HOW TO COMPLETE THIS TASK :: From the records below, set down exactly the lines starting with the line that contains "survey.txt: [489,356,520,395] ->" and going on through the line that contains "late.py: [667,135,695,172] ->". Nothing else is wanted.

RECORD EXTRACTS ::

******

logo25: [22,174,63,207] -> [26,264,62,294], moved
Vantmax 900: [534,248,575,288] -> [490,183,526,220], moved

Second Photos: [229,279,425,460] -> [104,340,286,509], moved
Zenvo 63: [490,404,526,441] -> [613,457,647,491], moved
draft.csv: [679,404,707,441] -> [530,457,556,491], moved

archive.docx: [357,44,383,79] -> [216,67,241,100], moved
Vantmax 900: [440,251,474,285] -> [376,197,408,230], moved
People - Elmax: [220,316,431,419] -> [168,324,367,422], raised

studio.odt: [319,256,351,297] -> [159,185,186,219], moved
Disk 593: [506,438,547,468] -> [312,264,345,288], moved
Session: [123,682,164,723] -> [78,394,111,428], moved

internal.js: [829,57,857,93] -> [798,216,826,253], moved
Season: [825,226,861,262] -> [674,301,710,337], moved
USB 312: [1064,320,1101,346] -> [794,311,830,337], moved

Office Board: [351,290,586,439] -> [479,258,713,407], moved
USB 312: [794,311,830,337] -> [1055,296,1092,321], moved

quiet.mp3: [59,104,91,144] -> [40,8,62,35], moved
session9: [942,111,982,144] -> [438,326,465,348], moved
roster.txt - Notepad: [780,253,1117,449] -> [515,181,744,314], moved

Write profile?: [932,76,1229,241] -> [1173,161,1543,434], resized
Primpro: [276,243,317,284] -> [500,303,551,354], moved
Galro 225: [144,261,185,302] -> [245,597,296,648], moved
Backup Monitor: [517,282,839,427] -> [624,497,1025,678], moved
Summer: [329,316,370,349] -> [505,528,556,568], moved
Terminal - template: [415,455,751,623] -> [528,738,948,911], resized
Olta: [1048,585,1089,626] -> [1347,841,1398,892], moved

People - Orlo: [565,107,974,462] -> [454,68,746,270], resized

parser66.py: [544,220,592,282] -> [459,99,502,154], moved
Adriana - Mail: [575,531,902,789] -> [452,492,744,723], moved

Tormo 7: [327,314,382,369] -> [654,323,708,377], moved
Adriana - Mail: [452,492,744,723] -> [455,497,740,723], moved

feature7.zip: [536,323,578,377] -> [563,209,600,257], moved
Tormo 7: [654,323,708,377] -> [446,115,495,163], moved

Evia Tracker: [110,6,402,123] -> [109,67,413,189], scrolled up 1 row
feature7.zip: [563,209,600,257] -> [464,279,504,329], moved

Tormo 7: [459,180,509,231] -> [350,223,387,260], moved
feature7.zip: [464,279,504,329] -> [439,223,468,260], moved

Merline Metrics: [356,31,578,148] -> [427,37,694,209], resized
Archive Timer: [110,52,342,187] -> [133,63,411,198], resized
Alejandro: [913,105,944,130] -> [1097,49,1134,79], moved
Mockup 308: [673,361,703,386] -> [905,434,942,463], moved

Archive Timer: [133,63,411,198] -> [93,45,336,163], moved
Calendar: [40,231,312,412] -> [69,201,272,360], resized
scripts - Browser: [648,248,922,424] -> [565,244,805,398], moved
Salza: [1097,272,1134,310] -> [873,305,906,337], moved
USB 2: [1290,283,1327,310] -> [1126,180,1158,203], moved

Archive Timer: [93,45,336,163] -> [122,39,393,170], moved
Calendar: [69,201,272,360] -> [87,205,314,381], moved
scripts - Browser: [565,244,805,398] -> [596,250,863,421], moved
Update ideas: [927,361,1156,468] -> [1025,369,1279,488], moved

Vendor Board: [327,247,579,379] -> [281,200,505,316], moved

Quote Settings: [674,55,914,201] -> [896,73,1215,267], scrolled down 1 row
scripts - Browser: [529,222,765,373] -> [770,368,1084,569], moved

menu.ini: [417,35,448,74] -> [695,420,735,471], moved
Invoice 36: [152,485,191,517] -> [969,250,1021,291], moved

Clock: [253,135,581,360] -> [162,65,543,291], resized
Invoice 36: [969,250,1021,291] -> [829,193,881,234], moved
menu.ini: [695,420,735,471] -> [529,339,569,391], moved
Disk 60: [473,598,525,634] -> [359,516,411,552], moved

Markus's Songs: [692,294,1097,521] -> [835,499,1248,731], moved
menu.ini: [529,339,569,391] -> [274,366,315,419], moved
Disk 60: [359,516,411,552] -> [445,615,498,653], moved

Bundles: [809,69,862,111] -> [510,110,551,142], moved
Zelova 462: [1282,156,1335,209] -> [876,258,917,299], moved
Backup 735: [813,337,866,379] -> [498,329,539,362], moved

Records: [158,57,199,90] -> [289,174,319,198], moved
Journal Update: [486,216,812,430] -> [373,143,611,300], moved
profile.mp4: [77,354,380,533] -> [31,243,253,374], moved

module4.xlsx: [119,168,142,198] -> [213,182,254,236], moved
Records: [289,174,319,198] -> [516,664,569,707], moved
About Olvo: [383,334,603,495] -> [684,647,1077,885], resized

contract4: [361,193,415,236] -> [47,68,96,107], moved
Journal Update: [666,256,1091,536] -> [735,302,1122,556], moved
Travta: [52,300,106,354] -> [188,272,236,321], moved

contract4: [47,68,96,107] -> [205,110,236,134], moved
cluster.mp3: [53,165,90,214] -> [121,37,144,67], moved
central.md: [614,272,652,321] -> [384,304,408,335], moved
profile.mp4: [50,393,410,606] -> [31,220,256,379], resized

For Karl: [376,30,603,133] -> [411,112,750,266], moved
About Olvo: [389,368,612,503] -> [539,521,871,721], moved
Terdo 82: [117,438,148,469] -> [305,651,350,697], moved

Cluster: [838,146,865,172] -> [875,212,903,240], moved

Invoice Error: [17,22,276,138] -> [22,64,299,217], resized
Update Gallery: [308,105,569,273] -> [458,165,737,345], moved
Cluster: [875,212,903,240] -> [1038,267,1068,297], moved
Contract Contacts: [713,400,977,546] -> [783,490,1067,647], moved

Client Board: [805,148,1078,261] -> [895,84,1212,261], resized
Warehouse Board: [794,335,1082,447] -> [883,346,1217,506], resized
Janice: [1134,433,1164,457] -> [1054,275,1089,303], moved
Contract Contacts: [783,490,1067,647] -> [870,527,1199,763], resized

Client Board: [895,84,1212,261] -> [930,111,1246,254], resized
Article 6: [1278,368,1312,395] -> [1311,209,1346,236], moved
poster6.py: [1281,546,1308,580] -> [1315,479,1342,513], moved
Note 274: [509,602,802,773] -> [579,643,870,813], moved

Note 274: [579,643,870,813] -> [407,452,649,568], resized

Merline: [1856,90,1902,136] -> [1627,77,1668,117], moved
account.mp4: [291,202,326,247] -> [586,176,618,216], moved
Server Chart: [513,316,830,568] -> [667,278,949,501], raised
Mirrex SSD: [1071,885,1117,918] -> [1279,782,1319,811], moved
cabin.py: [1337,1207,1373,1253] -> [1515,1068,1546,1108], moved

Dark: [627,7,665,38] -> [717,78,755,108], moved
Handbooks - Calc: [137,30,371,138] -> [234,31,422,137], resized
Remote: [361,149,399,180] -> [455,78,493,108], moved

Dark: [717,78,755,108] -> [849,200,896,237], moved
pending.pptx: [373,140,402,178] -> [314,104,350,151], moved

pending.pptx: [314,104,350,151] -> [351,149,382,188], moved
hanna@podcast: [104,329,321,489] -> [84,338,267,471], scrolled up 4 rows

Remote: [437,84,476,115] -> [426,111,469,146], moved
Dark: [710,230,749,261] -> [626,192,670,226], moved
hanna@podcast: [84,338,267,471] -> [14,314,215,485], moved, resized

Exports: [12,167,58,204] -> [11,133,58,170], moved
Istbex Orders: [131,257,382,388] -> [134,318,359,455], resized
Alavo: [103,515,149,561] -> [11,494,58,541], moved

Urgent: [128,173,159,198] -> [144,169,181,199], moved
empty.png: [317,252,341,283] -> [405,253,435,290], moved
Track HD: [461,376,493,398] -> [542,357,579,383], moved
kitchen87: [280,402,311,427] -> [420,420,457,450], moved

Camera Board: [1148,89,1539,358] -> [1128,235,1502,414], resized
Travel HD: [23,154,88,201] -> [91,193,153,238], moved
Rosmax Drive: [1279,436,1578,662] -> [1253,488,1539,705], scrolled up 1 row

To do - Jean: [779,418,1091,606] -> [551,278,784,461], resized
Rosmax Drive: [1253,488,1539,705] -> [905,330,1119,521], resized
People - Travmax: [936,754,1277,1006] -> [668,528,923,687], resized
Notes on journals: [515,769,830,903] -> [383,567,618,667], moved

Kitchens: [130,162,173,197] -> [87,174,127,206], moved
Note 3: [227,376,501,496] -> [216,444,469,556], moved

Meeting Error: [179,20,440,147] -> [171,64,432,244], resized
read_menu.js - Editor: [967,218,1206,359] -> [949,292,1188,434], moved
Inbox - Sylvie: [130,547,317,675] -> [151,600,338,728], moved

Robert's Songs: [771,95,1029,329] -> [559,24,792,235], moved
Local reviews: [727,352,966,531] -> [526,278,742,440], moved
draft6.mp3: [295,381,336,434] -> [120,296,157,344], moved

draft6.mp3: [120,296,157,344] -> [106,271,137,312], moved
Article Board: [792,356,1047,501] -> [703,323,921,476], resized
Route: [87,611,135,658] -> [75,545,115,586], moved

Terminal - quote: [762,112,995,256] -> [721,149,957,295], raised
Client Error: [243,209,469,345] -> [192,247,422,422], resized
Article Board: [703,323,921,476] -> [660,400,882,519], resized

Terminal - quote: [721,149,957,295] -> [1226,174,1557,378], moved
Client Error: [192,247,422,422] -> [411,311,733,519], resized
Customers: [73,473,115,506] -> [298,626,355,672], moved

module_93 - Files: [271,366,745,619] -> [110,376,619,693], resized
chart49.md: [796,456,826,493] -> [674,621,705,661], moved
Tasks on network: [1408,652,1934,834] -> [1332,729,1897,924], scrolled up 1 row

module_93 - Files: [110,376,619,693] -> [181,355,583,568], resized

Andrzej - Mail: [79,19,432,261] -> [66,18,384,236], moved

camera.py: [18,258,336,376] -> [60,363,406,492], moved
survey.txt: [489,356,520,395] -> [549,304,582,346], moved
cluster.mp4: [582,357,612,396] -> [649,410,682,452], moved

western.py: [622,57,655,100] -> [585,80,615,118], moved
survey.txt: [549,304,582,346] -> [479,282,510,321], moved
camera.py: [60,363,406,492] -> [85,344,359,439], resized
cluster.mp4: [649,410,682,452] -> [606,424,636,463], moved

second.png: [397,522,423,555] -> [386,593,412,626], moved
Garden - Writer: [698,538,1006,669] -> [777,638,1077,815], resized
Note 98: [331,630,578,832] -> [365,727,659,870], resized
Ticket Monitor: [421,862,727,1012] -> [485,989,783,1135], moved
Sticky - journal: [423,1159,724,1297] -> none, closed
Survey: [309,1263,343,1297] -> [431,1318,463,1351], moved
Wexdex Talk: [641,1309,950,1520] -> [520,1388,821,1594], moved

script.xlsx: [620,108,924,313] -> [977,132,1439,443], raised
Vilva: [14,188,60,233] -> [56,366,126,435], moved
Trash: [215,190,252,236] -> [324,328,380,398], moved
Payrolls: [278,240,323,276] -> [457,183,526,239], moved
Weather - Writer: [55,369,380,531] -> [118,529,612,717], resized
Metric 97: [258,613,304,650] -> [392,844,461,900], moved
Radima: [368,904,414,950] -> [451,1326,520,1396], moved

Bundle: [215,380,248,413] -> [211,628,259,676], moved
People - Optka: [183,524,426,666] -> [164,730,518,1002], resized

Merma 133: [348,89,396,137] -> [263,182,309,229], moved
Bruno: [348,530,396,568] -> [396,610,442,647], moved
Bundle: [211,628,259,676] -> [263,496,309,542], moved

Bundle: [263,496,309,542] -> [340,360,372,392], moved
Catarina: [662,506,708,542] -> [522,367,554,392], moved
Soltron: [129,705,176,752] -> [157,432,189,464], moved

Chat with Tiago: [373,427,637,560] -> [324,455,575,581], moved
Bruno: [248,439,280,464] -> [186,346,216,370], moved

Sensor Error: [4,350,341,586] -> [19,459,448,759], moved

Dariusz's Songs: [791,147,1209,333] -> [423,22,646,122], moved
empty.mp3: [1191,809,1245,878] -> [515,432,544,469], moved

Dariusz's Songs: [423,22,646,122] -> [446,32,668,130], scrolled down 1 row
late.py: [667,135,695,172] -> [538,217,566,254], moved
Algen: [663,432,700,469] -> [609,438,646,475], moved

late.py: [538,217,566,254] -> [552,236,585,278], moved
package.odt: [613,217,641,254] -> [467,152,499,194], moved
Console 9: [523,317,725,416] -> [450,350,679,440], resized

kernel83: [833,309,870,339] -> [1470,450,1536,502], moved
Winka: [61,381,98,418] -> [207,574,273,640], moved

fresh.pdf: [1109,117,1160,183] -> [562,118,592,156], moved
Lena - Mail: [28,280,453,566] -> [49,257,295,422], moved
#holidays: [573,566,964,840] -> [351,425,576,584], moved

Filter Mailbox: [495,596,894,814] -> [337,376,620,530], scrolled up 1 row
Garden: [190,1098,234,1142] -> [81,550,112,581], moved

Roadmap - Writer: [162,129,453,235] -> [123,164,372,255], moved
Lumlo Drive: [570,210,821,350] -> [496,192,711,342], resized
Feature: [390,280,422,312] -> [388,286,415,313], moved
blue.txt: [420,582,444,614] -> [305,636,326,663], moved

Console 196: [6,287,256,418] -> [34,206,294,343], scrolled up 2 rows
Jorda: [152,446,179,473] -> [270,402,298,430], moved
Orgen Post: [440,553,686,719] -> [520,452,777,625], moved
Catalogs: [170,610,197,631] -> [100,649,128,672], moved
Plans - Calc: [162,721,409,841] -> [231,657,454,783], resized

******

RESPONSE BELOW ::
survey.txt: [489,356,520,395] -> [549,304,582,346], moved
cluster.mp4: [582,357,612,396] -> [649,410,682,452], moved

western.py: [622,57,655,100] -> [585,80,615,118], moved
survey.txt: [549,304,582,346] -> [479,282,510,321], moved
camera.py: [60,363,406,492] -> [85,344,359,439], resized
cluster.mp4: [649,410,682,452] -> [606,424,636,463], moved

second.png: [397,522,423,555] -> [386,593,412,626], moved
Garden - Writer: [698,538,1006,669] -> [777,638,1077,815], resized
Note 98: [331,630,578,832] -> [365,727,659,870], resized
Ticket Monitor: [421,862,727,1012] -> [485,989,783,1135], moved
Sticky - journal: [423,1159,724,1297] -> none, closed
Survey: [309,1263,343,1297] -> [431,1318,463,1351], moved
Wexdex Talk: [641,1309,950,1520] -> [520,1388,821,1594], moved

script.xlsx: [620,108,924,313] -> [977,132,1439,443], raised
Vilva: [14,188,60,233] -> [56,366,126,435], moved
Trash: [215,190,252,236] -> [324,328,380,398], moved
Payrolls: [278,240,323,276] -> [457,183,526,239], moved
Weather - Writer: [55,369,380,531] -> [118,529,612,717], resized
Metric 97: [258,613,304,650] -> [392,844,461,900], moved
Radima: [368,904,414,950] -> [451,1326,520,1396], moved

Bundle: [215,380,248,413] -> [211,628,259,676], moved
People - Optka: [183,524,426,666] -> [164,730,518,1002], resized

Merma 133: [348,89,396,137] -> [263,182,309,229], moved
Bruno: [348,530,396,568] -> [396,610,442,647], moved
Bundle: [211,628,259,676] -> [263,496,309,542], moved

Bundle: [263,496,309,542] -> [340,360,372,392], moved
Catarina: [662,506,708,542] -> [522,367,554,392], moved
Soltron: [129,705,176,752] -> [157,432,189,464], moved

Chat with Tiago: [373,427,637,560] -> [324,455,575,581], moved
Bruno: [248,439,280,464] -> [186,346,216,370], moved

Sensor Error: [4,350,341,586] -> [19,459,448,759], moved

Dariusz's Songs: [791,147,1209,333] -> [423,22,646,122], moved
empty.mp3: [1191,809,1245,878] -> [515,432,544,469], moved

Dariusz's Songs: [423,22,646,122] -> [446,32,668,130], scrolled down 1 row
late.py: [667,135,695,172] -> [538,217,566,254], moved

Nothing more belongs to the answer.